### Aim of the task
Search the records for the word "NAND" and copy each line in which it appears.
»»
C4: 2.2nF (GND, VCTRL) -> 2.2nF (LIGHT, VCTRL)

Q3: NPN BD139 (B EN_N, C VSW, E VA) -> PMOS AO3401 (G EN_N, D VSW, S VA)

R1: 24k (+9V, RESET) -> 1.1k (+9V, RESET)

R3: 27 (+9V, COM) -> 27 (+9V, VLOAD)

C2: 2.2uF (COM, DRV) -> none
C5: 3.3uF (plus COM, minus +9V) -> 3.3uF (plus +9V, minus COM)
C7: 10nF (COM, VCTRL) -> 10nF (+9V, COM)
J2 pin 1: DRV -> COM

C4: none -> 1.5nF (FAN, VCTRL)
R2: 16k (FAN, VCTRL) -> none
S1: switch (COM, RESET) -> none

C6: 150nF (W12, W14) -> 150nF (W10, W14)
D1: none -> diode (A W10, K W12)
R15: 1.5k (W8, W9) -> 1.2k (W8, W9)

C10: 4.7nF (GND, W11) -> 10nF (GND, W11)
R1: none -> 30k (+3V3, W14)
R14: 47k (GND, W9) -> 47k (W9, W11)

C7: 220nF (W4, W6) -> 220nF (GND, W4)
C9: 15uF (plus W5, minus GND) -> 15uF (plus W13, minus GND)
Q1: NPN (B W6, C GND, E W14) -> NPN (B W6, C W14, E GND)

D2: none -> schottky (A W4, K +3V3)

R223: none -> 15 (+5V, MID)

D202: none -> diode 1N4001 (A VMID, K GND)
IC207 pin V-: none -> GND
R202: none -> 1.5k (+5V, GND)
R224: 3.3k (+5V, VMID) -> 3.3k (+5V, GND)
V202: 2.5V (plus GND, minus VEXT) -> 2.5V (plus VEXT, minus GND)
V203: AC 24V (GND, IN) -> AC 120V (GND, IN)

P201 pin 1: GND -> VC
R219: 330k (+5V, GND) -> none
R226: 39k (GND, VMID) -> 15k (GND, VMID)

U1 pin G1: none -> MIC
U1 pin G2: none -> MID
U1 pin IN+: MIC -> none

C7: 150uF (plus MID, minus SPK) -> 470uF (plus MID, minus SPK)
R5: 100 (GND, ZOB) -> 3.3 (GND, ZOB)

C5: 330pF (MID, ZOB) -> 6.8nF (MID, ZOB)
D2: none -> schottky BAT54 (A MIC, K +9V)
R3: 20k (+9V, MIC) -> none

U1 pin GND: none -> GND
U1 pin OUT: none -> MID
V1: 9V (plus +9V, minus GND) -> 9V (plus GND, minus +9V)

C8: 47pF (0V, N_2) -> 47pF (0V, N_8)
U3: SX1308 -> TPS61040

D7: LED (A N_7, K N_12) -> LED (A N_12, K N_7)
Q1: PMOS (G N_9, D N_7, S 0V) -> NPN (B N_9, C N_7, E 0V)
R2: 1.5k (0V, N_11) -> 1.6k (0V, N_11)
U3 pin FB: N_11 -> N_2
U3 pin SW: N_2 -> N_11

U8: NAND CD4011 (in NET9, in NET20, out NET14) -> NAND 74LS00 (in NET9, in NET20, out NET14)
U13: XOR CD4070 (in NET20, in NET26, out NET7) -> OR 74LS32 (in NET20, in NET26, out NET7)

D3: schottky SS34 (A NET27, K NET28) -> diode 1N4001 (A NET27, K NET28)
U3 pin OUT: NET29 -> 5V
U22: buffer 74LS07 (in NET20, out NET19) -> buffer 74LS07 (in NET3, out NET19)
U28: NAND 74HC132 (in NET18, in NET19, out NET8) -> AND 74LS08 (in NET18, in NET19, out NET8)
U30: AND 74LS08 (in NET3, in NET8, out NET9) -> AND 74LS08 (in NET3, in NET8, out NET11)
««
### Solution
U8: NAND CD4011 (in NET9, in NET20, out NET14) -> NAND 74LS00 (in NET9, in NET20, out NET14)
U28: NAND 74HC132 (in NET18, in NET19, out NET8) -> AND 74LS08 (in NET18, in NET19, out NET8)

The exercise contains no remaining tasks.